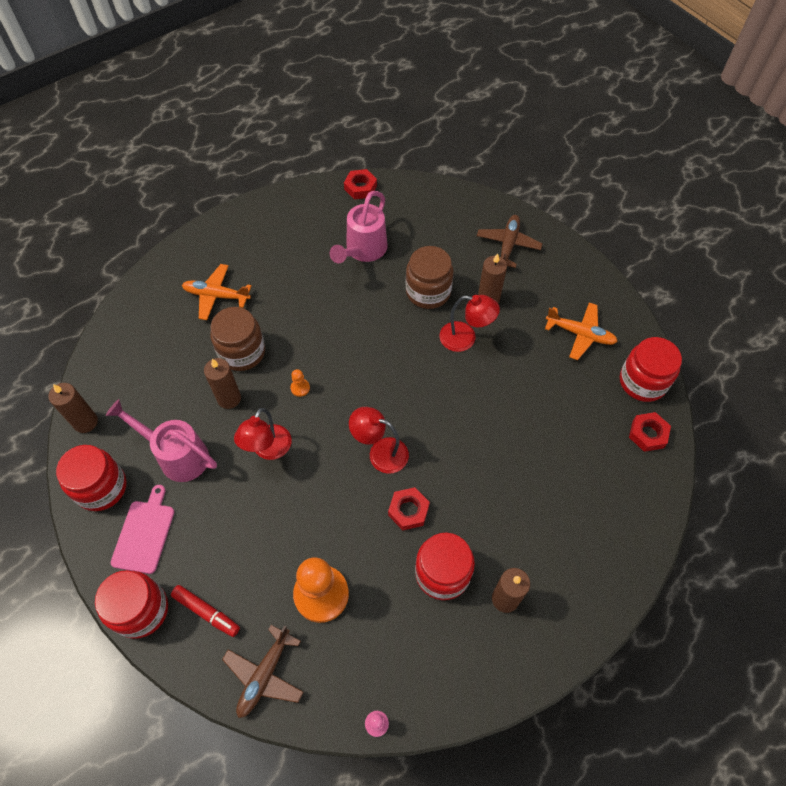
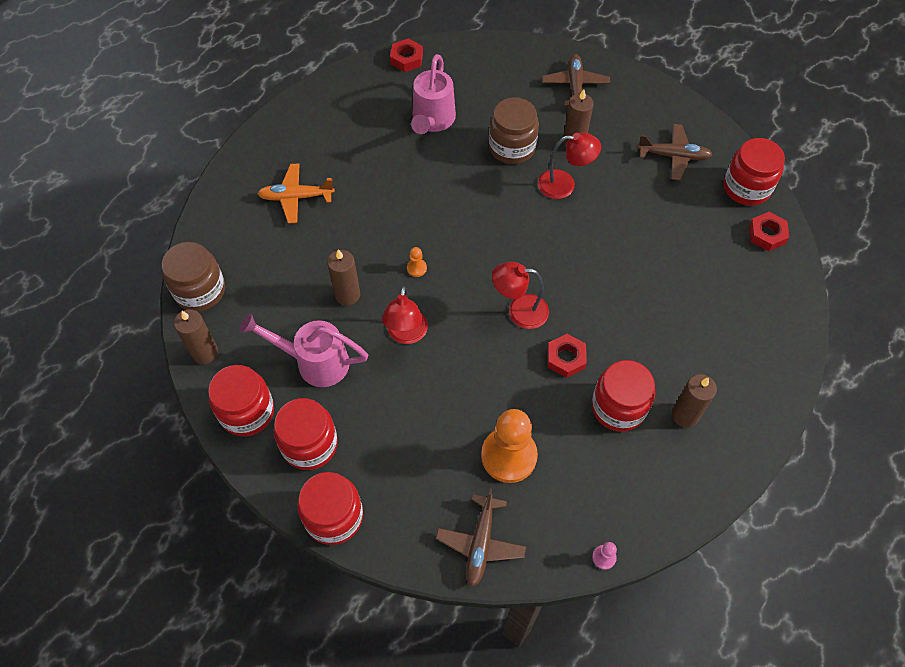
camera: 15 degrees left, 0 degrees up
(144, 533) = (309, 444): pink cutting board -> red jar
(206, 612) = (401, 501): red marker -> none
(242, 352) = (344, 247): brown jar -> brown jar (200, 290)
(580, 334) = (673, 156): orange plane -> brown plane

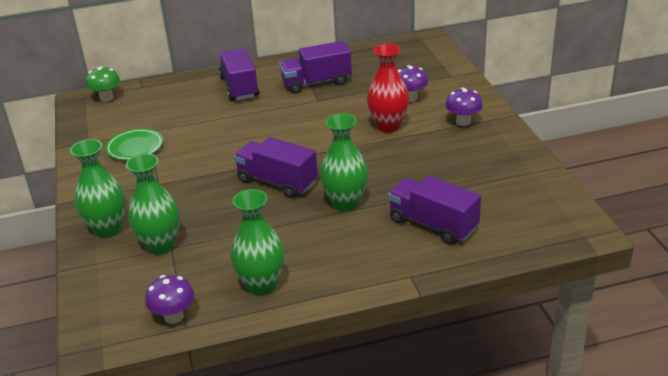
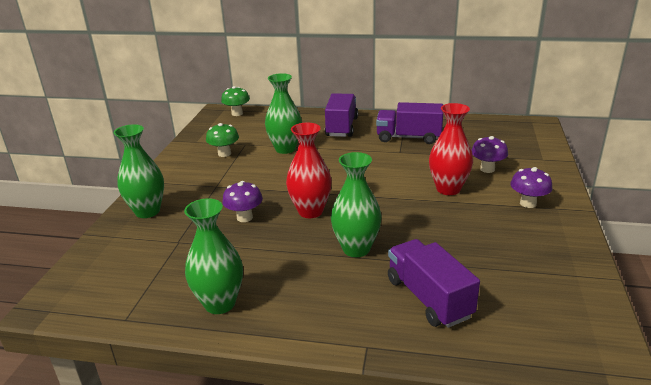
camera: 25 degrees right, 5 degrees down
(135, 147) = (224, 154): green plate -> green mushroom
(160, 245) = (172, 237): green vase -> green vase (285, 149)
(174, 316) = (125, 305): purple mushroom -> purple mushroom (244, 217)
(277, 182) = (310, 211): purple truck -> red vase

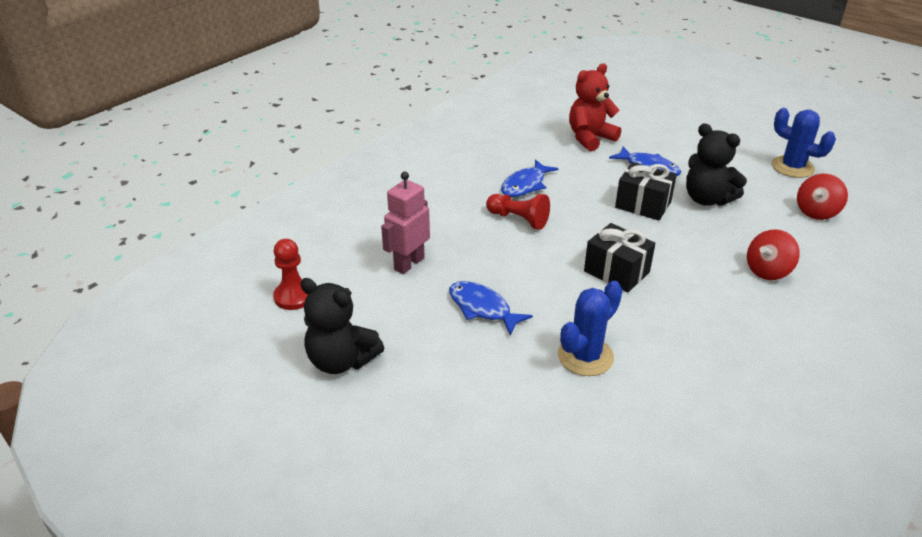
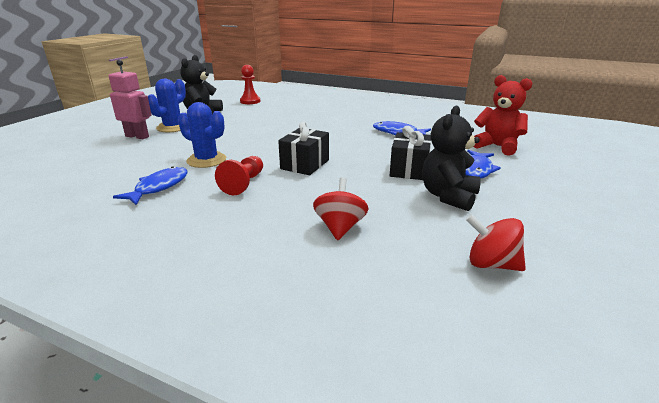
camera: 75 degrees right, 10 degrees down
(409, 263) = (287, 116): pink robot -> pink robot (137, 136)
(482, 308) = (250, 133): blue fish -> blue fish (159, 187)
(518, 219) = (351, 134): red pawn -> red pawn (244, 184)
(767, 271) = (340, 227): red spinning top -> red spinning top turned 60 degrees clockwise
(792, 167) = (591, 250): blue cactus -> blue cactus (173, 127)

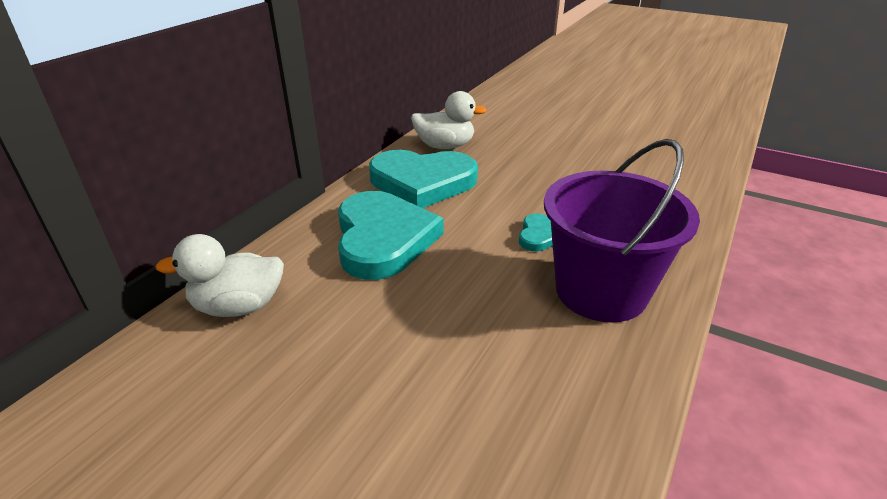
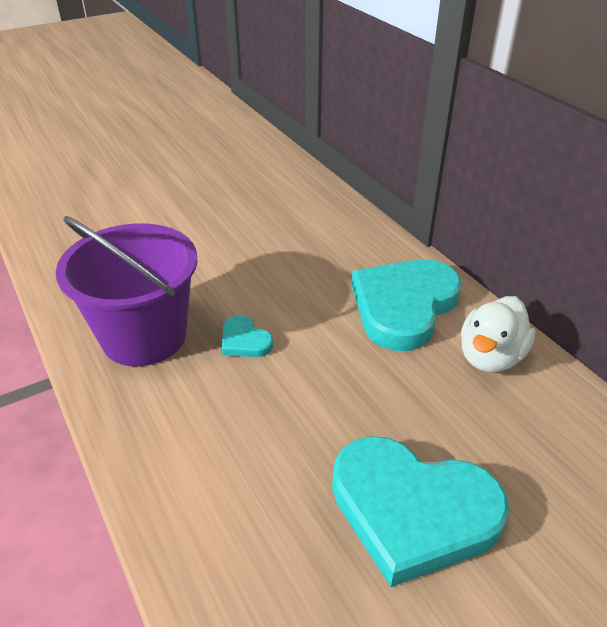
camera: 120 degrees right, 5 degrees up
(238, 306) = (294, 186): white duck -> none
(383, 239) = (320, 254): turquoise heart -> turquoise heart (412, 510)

-----

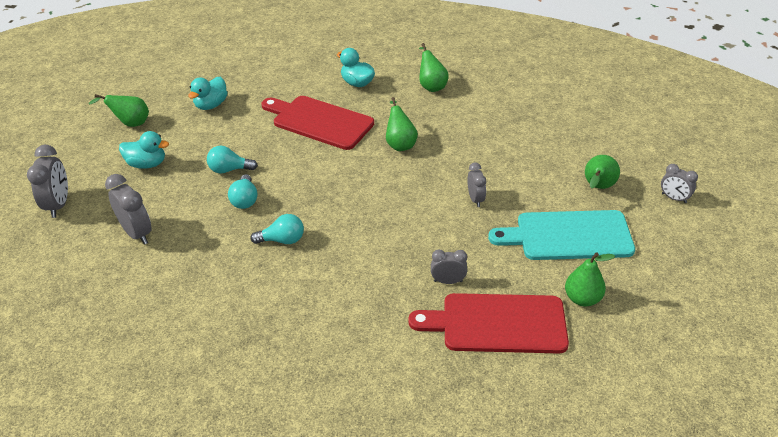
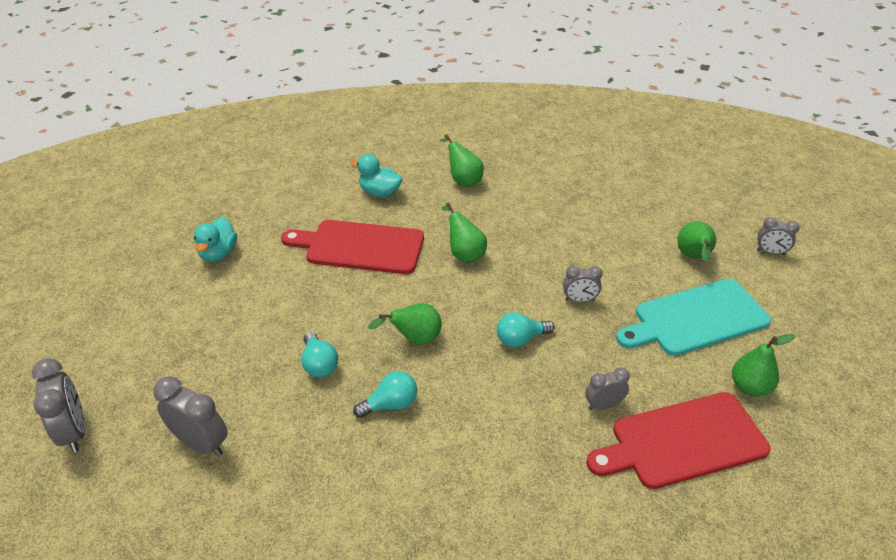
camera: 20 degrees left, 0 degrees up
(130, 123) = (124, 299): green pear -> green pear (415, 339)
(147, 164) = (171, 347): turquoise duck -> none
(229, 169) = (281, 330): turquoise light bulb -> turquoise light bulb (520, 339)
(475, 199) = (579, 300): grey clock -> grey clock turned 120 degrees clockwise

-----

:: What is being asked ::
Reproduce, word for word, everything in the listing above from the line containing "(160, 245) = (172, 237): green" down to the line containing "(238, 306) = (294, 186): white duck -> none", both of them included. No pictures.

:: Result for this task ::
(160, 245) = (172, 237): green vase -> green vase (285, 149)
(174, 316) = (125, 305): purple mushroom -> purple mushroom (244, 217)
(277, 182) = (310, 211): purple truck -> red vase

camera: 75 degrees right, 10 degrees down
(409, 263) = (287, 116): pink robot -> pink robot (137, 136)
(482, 308) = (250, 133): blue fish -> blue fish (159, 187)
(518, 219) = (351, 134): red pawn -> red pawn (244, 184)
(767, 271) = (340, 227): red spinning top -> red spinning top turned 60 degrees clockwise
(792, 167) = (591, 250): blue cactus -> blue cactus (173, 127)

camera: 120 degrees right, 5 degrees up
(238, 306) = (294, 186): white duck -> none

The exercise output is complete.